(Records excerpted from a collection)
::::
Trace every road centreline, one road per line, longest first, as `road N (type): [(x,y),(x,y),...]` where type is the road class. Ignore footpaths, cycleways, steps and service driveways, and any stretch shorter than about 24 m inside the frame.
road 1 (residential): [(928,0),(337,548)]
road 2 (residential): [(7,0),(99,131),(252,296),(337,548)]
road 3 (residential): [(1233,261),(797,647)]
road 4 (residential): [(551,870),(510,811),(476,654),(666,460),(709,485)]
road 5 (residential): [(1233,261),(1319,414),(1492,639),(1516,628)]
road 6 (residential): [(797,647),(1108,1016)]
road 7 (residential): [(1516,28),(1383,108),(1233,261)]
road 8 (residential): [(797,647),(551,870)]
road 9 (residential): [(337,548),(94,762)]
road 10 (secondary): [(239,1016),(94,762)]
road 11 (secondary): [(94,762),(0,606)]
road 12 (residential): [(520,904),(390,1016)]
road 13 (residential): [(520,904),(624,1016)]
::::
• **Work request**:
For this exercise, all the data must be repeated exactly.

• **Result of this task**:
Trace every road centreline, one road per line, longest first, as `road N (type): [(x,y),(x,y),...]` where type is the road class. Ignore footpaths, cycleways, steps and service driveways, and any stretch shorter than about 24 m inside the frame.
road 1 (residential): [(928,0),(337,548)]
road 2 (residential): [(7,0),(99,131),(252,296),(337,548)]
road 3 (residential): [(1233,261),(797,647)]
road 4 (residential): [(551,870),(510,811),(476,654),(666,460),(709,485)]
road 5 (residential): [(1233,261),(1319,414),(1492,639),(1516,628)]
road 6 (residential): [(797,647),(1108,1016)]
road 7 (residential): [(1516,28),(1383,108),(1233,261)]
road 8 (residential): [(797,647),(551,870)]
road 9 (residential): [(337,548),(94,762)]
road 10 (secondary): [(239,1016),(94,762)]
road 11 (secondary): [(94,762),(0,606)]
road 12 (residential): [(520,904),(390,1016)]
road 13 (residential): [(520,904),(624,1016)]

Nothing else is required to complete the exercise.